§ Task description
Work out how many lines in the material beneath contain "white". Give only that number.

§ Material provided
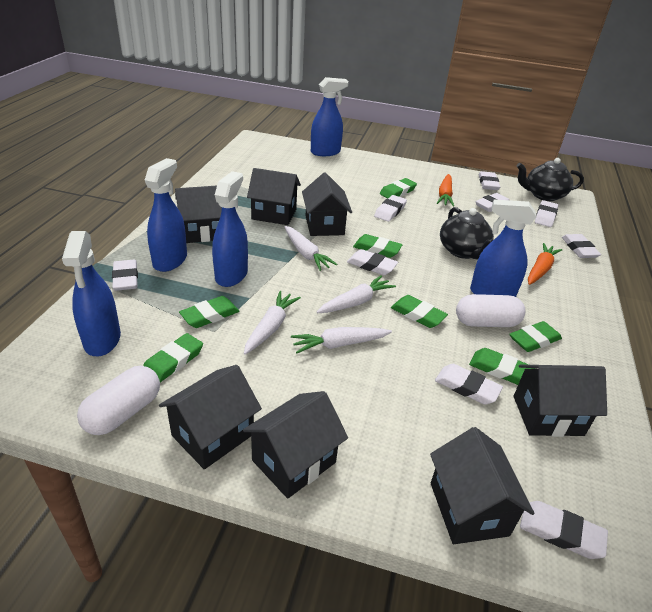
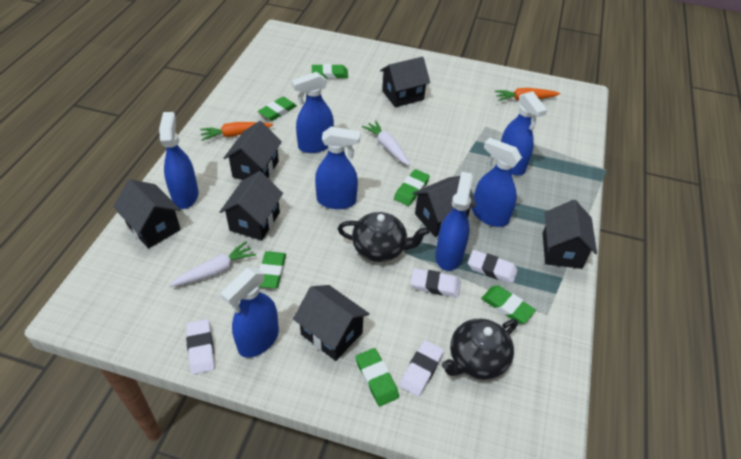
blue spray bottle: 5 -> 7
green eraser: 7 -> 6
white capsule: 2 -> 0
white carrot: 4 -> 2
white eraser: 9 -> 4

--

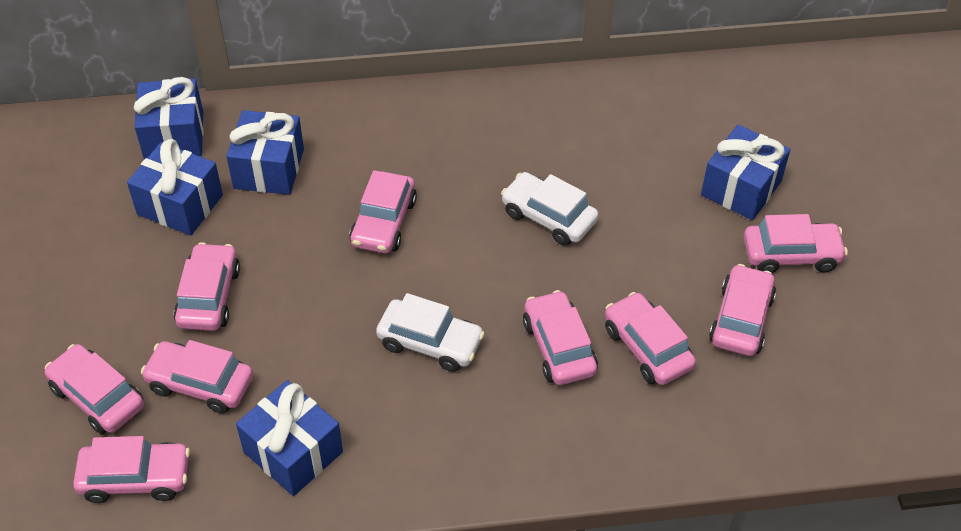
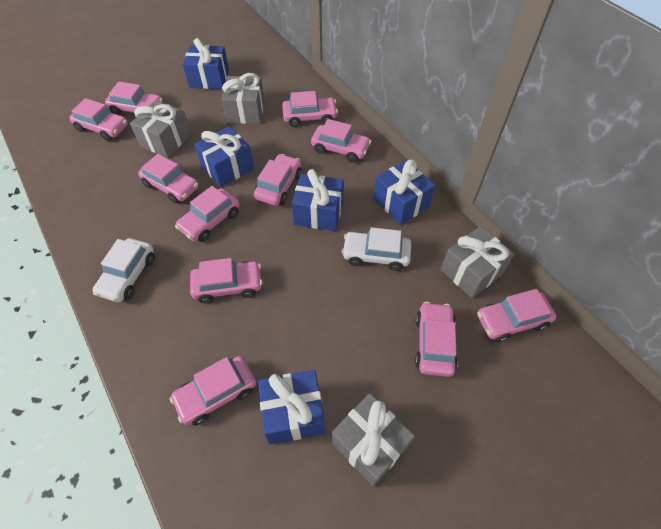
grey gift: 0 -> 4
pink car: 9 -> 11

§ Solution for this task
3